__Work instructions__.
Lines from the line with "SD pin CS: D2 -> D0" to the line with "RELAY pin IN1: D8 -> D0" in the entries below, and only those, must be output exactly, with both ends included.

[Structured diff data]

----------

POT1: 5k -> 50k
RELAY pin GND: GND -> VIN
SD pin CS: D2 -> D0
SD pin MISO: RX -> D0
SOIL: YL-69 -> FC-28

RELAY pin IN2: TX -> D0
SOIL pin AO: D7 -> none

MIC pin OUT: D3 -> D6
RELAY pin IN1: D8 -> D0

----------

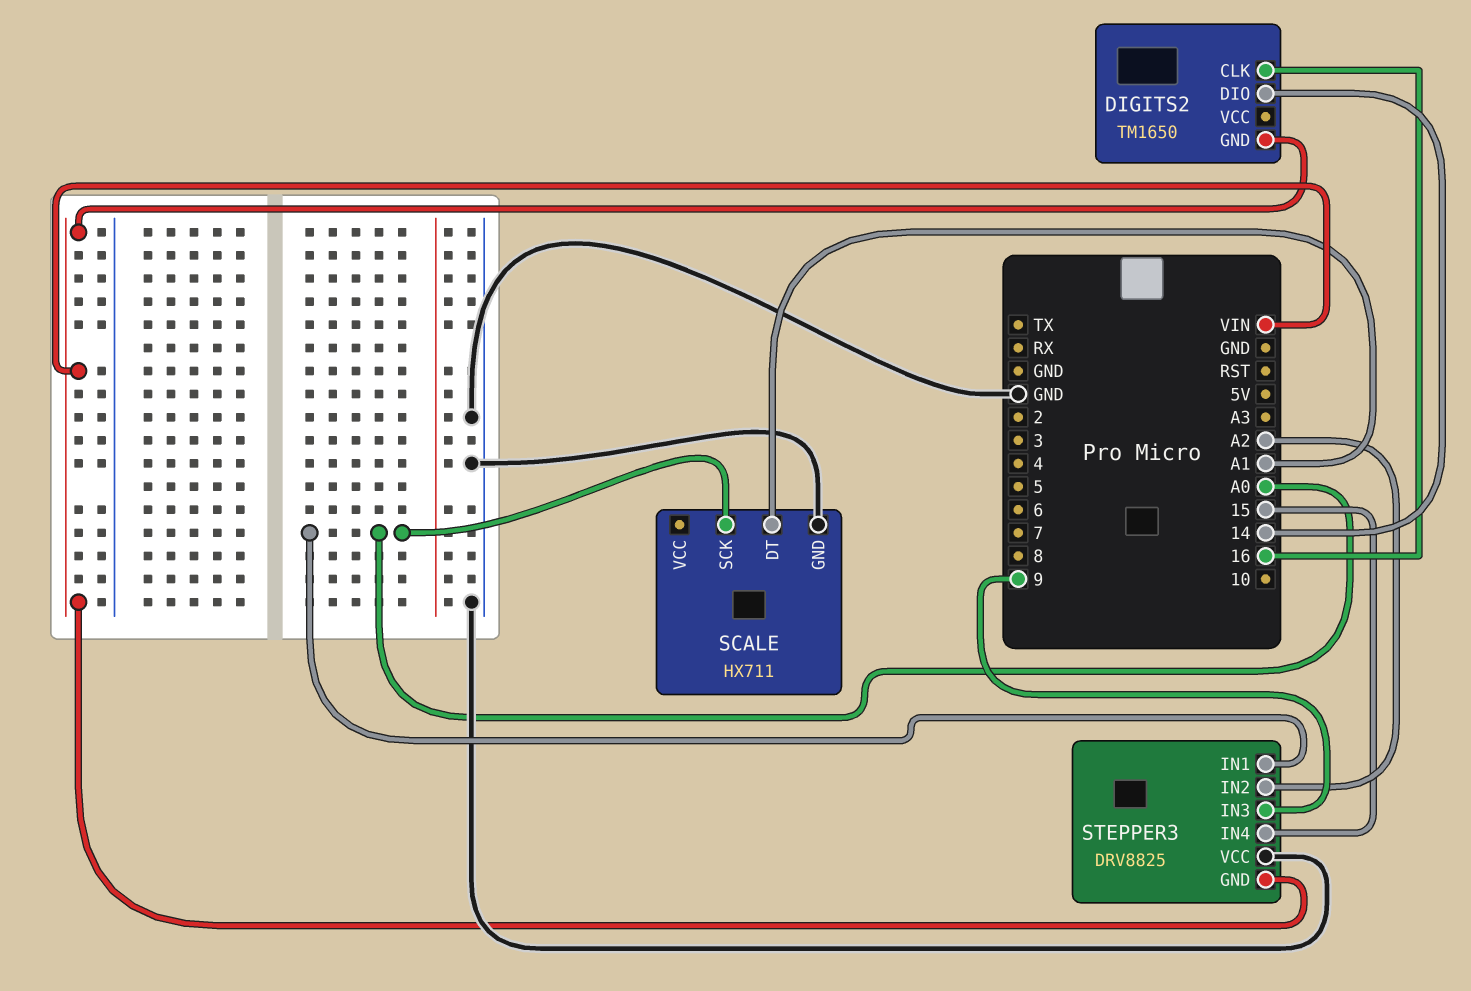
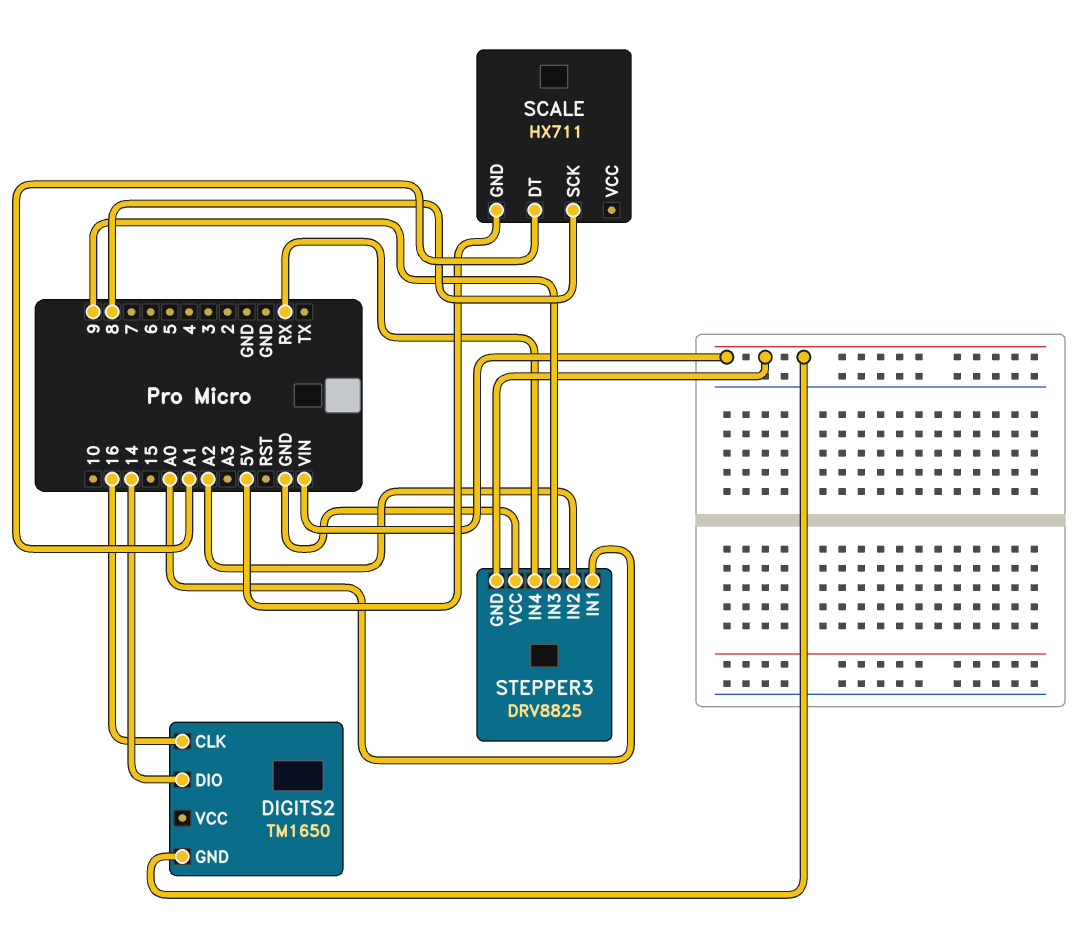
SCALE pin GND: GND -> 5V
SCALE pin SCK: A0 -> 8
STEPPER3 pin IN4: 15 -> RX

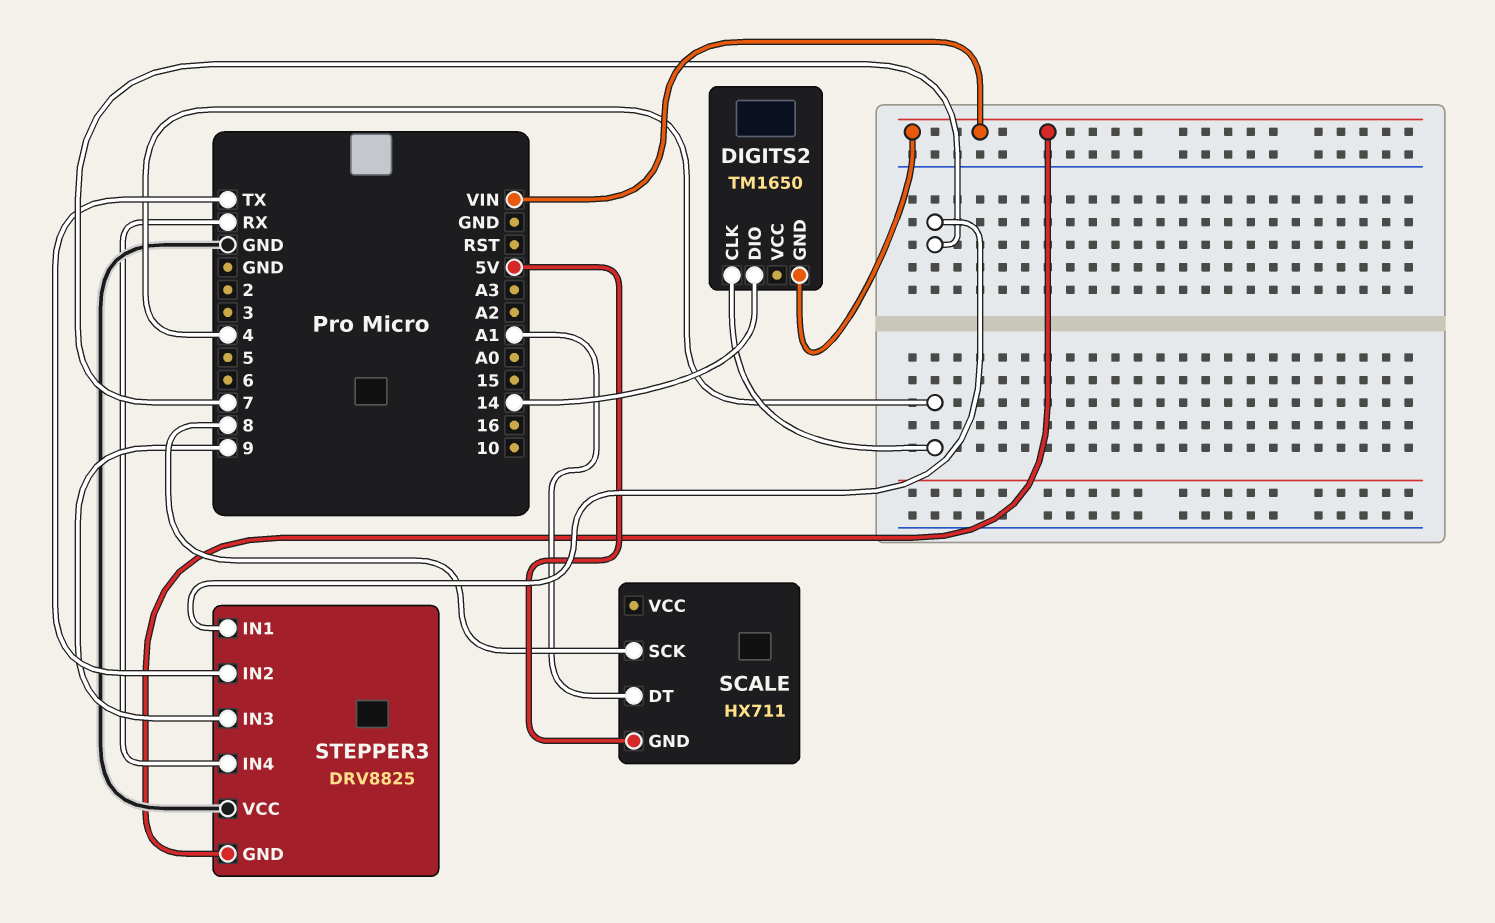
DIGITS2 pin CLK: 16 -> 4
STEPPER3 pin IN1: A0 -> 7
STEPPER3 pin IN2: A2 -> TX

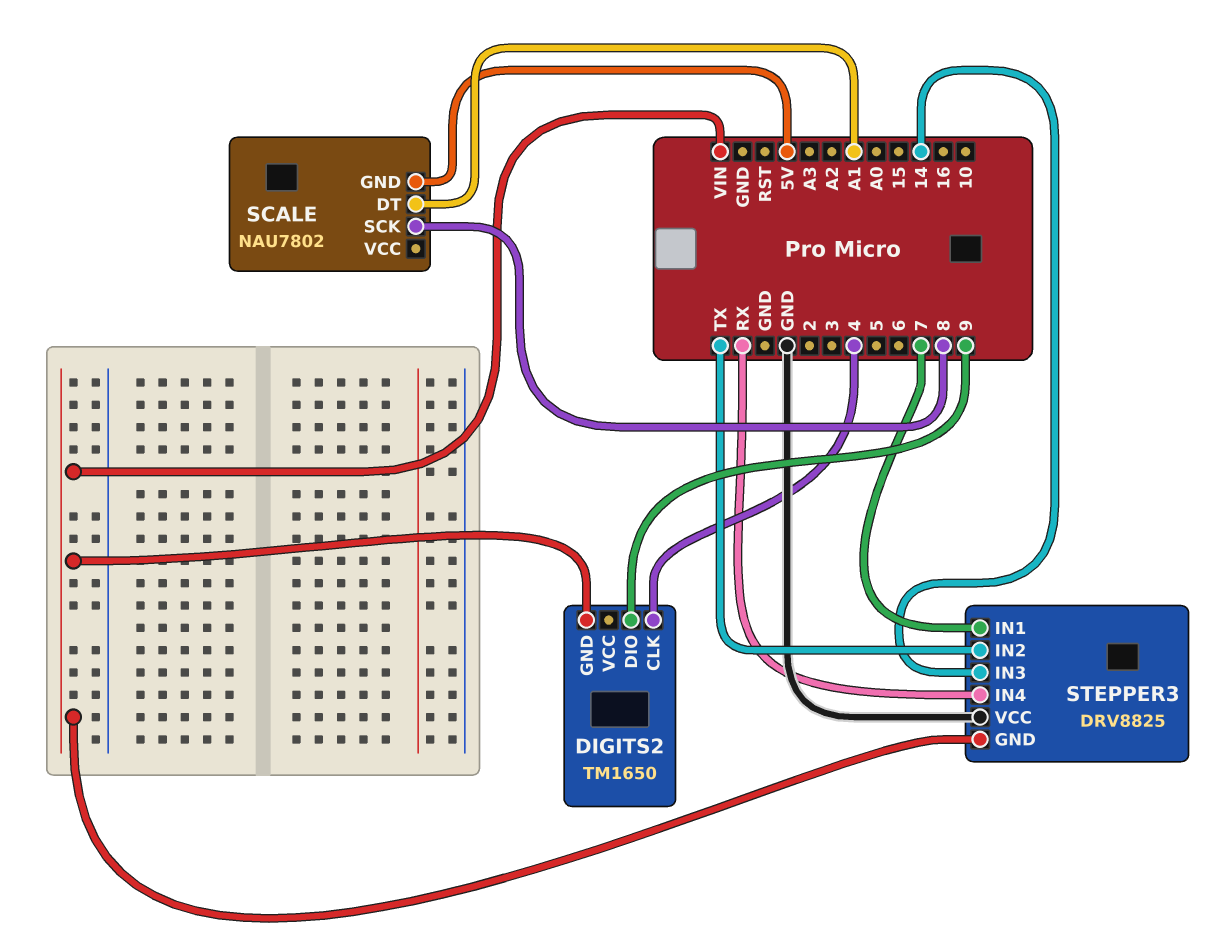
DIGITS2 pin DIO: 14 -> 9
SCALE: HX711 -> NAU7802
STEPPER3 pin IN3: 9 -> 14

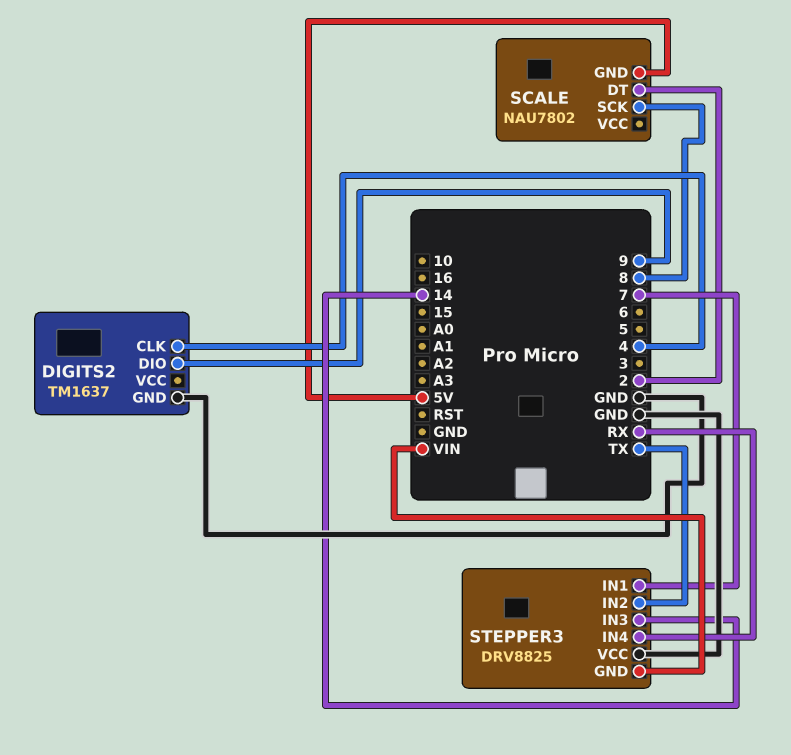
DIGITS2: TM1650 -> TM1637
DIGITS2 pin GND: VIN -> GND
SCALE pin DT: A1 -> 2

----------

__Reply__.
SD pin CS: D2 -> D0
SD pin MISO: RX -> D0
SOIL: YL-69 -> FC-28

RELAY pin IN2: TX -> D0
SOIL pin AO: D7 -> none

MIC pin OUT: D3 -> D6
RELAY pin IN1: D8 -> D0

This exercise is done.